TASK INSTRUCTIONS
This task calls for copying every line of the records that includes the word "tank".

---------- INPUT MATERIAL

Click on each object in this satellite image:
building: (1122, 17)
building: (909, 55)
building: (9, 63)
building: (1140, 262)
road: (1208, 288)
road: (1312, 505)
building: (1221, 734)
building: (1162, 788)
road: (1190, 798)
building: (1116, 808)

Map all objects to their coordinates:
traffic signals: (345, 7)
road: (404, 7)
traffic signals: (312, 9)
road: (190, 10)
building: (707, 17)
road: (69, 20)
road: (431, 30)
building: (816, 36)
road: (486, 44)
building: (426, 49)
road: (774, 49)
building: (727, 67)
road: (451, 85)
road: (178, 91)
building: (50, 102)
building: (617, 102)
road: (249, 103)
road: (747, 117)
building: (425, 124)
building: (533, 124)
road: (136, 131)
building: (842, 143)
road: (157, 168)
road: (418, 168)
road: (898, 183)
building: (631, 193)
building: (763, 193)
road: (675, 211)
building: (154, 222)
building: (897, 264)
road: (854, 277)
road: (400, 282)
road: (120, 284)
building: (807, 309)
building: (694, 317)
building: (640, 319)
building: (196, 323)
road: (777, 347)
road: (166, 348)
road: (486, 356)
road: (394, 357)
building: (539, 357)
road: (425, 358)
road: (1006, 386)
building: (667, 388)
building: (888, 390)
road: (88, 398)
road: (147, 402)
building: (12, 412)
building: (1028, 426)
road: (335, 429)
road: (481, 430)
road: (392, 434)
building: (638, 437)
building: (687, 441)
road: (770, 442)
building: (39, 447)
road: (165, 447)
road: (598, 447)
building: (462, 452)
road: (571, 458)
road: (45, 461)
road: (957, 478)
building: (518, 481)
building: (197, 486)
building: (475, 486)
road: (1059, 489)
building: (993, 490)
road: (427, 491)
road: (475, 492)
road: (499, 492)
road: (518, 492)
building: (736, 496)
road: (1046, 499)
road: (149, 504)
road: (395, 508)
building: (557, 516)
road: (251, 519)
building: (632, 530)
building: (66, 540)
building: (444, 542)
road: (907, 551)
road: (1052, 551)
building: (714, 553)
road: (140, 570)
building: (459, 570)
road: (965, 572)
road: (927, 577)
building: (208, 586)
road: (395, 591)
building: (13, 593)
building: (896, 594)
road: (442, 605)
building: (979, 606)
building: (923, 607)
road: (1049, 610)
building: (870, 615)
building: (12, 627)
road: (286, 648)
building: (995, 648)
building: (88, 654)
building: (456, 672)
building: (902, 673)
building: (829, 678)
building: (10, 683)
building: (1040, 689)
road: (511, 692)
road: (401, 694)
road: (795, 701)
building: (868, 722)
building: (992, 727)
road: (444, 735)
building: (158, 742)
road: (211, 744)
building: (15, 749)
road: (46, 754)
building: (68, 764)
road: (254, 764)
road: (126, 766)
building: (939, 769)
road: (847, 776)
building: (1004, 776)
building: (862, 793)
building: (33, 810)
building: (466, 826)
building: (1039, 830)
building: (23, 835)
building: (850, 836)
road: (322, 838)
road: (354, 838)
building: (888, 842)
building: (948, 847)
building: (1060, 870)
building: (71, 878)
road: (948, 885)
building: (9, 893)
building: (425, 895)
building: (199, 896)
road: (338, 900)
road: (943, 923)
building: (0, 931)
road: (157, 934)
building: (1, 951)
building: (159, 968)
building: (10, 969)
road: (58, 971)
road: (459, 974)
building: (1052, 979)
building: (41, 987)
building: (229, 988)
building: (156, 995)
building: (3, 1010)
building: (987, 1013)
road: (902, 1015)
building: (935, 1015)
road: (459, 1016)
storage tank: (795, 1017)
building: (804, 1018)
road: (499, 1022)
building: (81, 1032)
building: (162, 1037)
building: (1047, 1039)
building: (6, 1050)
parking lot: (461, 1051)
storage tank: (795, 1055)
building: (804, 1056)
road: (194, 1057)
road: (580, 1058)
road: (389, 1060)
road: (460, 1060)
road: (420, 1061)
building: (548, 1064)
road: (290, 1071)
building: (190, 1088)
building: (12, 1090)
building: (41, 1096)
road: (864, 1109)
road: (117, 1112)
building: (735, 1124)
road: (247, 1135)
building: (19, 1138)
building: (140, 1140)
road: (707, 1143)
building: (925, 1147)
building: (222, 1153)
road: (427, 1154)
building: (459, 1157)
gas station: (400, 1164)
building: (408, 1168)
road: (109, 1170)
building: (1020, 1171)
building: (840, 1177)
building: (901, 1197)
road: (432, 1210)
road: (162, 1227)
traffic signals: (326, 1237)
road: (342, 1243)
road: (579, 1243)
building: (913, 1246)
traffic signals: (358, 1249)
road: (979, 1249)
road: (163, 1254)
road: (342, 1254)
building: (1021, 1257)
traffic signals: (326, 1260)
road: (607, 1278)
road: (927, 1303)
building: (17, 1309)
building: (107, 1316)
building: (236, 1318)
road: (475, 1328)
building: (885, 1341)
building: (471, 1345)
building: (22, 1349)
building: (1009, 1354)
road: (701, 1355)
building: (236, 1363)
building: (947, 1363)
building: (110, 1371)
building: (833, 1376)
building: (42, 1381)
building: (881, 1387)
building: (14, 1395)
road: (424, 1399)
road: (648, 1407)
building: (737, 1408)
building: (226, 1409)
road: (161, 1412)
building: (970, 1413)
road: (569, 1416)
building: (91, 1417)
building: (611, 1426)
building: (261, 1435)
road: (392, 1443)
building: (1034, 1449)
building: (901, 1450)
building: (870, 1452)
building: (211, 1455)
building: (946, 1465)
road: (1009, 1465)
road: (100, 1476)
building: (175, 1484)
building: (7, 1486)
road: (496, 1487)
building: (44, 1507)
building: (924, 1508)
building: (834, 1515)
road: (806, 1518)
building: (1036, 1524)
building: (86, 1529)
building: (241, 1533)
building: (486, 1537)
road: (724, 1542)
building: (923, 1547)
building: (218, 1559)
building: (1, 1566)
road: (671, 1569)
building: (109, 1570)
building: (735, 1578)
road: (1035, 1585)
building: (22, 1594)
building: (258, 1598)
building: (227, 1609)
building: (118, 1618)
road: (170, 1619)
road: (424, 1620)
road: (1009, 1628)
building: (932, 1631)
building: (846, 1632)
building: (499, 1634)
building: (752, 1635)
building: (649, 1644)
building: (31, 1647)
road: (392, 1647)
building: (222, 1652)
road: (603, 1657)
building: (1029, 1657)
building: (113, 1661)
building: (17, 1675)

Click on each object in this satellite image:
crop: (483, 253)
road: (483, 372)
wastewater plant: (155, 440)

--------------------

TASK RESULT
storage tank: (795, 1017)
storage tank: (795, 1055)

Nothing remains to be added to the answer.